## Raw records
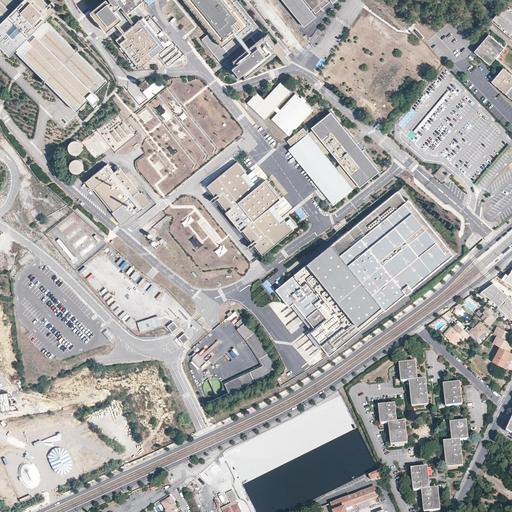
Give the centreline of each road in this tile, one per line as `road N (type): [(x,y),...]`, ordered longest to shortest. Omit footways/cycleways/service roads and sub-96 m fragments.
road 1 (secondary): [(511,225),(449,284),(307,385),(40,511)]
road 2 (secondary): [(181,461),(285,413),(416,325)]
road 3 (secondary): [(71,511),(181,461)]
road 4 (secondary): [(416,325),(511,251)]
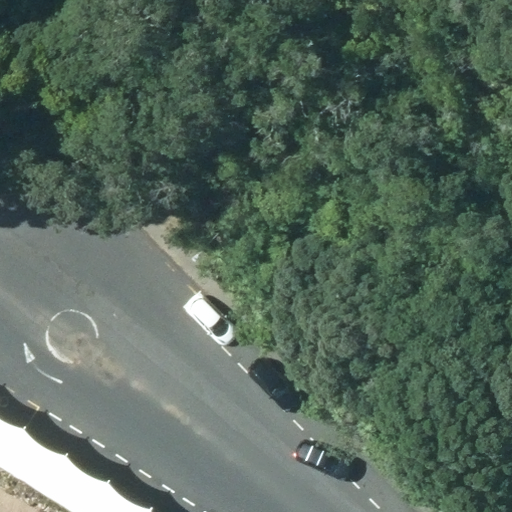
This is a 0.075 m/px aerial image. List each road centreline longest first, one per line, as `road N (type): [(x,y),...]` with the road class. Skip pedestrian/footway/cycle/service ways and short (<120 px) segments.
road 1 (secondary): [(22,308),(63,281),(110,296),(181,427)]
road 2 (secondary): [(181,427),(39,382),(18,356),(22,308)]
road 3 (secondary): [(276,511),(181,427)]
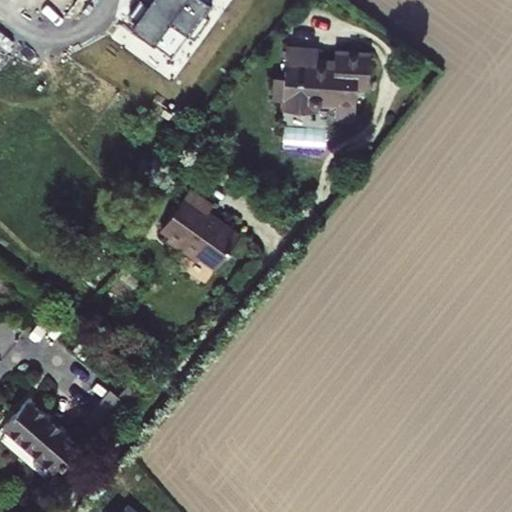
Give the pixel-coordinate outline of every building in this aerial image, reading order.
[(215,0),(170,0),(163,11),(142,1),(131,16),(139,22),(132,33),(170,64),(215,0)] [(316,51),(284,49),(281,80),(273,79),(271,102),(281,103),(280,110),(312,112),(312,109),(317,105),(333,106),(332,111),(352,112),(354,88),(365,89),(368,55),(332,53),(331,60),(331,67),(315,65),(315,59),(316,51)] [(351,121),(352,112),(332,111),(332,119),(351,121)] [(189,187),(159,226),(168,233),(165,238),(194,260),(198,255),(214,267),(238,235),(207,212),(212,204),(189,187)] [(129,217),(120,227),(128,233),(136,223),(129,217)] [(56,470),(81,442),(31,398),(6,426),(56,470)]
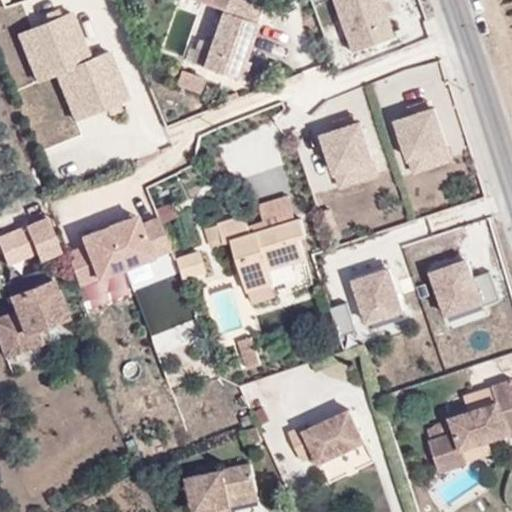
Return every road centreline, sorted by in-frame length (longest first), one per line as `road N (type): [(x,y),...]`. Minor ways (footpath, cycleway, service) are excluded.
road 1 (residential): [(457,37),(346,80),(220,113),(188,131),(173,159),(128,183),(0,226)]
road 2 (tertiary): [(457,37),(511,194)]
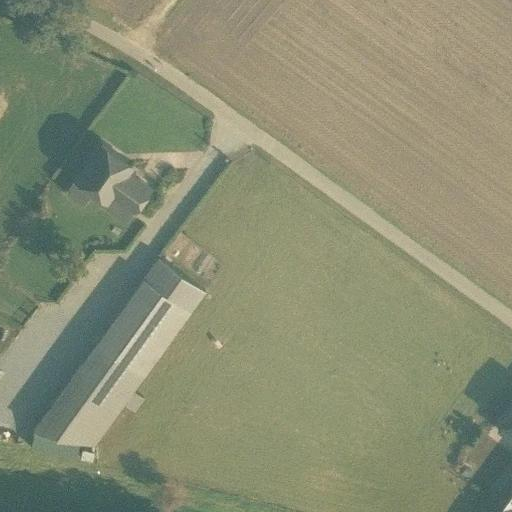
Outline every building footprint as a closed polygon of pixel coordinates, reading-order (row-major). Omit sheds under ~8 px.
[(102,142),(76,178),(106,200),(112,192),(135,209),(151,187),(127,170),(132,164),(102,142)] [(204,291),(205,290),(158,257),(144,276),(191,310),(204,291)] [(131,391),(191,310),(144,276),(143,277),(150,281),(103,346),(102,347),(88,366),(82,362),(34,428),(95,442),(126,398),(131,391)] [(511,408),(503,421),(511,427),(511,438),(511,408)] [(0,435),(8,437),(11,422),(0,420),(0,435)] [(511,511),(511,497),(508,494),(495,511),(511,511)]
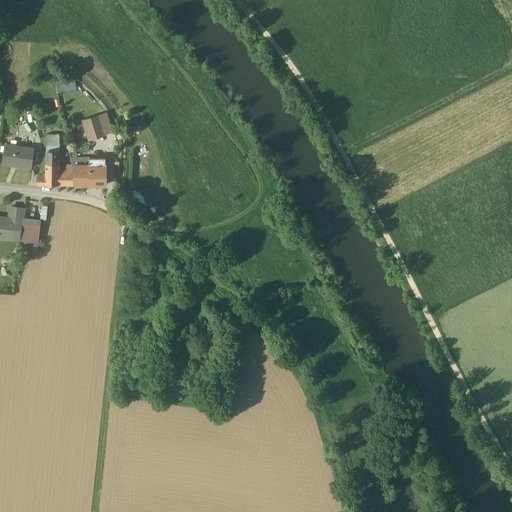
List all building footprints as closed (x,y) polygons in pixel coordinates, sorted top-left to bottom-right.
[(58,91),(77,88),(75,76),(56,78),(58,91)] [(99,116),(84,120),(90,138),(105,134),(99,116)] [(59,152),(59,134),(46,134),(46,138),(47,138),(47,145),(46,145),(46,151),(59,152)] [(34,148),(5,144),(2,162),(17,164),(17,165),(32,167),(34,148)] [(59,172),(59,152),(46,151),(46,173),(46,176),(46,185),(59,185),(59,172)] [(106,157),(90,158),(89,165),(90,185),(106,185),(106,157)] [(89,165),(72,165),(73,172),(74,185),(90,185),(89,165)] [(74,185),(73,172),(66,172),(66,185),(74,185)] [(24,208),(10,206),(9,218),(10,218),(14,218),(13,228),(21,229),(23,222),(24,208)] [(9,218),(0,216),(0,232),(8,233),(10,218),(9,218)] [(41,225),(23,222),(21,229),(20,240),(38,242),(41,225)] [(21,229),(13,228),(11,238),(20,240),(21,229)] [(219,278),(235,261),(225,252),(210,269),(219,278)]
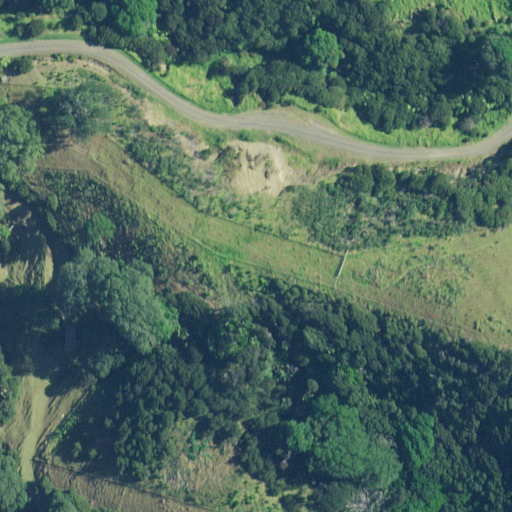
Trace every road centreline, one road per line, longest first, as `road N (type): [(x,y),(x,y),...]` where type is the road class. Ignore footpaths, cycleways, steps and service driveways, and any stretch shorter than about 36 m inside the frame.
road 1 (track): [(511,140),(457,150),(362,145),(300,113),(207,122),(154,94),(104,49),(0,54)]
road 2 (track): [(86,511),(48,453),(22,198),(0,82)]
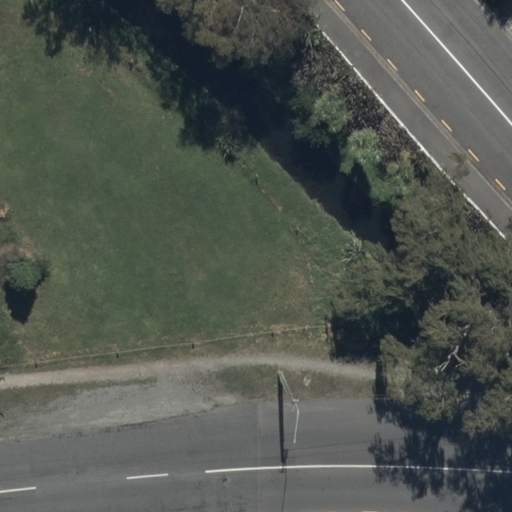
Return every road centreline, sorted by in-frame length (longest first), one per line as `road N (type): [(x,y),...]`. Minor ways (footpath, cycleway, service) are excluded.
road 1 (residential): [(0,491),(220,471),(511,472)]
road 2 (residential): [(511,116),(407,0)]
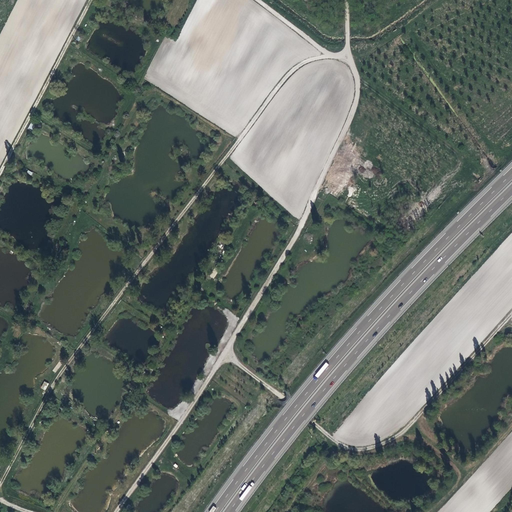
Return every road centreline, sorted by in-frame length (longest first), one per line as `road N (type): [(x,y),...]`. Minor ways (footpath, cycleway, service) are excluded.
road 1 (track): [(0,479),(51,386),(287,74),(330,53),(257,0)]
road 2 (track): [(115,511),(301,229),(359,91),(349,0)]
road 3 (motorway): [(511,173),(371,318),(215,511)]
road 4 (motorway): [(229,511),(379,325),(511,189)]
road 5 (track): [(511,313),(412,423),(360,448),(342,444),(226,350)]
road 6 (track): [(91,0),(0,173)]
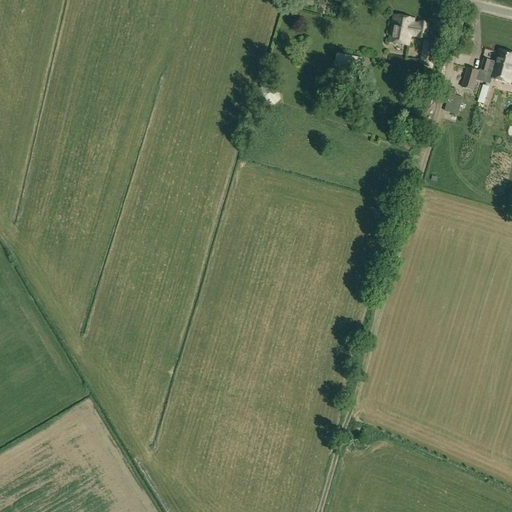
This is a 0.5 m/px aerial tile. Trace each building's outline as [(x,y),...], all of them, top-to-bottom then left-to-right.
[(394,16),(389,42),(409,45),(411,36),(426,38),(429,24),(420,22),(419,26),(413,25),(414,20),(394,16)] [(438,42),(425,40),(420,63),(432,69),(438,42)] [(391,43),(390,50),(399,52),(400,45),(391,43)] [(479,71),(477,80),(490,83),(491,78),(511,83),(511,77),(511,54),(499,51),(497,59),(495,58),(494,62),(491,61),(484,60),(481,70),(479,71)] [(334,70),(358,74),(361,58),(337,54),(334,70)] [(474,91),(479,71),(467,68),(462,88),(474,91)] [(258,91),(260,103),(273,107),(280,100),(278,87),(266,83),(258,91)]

---

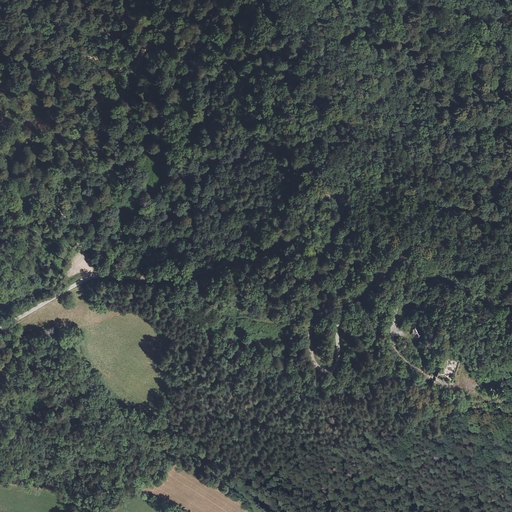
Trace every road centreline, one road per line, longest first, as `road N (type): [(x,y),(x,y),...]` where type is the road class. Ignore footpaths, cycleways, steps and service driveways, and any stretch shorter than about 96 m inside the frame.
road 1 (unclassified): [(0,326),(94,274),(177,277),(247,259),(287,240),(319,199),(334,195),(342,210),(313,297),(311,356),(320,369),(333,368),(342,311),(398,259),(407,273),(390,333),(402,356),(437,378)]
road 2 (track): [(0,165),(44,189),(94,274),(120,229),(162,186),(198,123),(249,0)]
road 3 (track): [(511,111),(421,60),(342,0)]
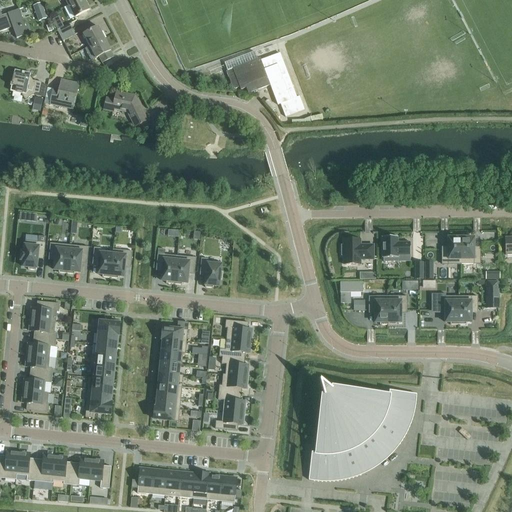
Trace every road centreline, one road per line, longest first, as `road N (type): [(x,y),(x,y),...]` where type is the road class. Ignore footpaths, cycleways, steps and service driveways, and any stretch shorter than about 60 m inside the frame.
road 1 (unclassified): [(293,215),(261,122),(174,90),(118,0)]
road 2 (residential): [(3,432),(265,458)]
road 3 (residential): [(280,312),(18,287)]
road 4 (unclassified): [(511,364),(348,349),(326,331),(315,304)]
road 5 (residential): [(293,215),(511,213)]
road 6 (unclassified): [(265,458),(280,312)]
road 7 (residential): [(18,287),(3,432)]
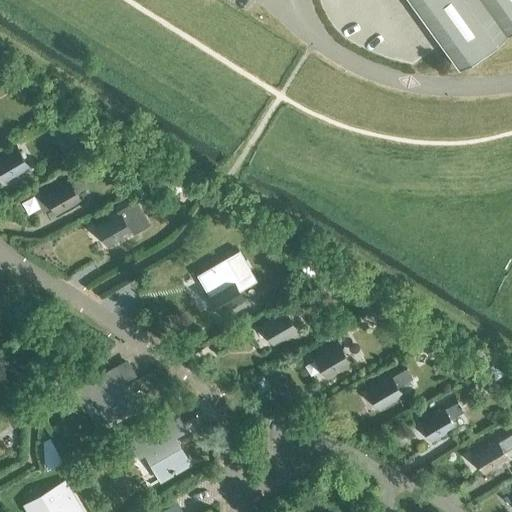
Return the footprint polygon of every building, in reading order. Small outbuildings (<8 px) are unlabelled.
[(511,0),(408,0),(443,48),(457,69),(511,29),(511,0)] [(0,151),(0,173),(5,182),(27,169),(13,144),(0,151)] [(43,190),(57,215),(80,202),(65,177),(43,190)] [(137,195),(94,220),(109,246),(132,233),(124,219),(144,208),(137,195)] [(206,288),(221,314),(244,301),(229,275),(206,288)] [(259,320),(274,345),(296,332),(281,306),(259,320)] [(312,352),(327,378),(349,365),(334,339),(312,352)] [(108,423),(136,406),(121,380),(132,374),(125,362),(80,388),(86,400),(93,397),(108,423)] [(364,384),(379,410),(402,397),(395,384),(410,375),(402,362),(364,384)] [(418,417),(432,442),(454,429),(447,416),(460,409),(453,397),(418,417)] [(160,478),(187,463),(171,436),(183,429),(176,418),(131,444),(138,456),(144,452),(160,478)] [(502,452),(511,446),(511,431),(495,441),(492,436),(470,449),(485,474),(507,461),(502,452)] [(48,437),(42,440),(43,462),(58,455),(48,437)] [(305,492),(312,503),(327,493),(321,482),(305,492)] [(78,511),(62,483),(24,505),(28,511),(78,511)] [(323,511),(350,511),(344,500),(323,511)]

## Given problem
Print the lines of data from the line containing "Give the centreline" up to and including the line containing "road 3 (secondary): [(71,511),(181,461)]", reproducing them verbatim.

## Output for this exercise
Give the centreline of each road in this tile, one per line as `road N (type): [(x,y),...]`, ordered longest to shortest. Omit footways/cycleways/service roads and sub-96 m fragments.
road 1 (secondary): [(511,225),(449,284),(307,385),(40,511)]
road 2 (secondary): [(181,461),(285,413),(416,325)]
road 3 (secondary): [(71,511),(181,461)]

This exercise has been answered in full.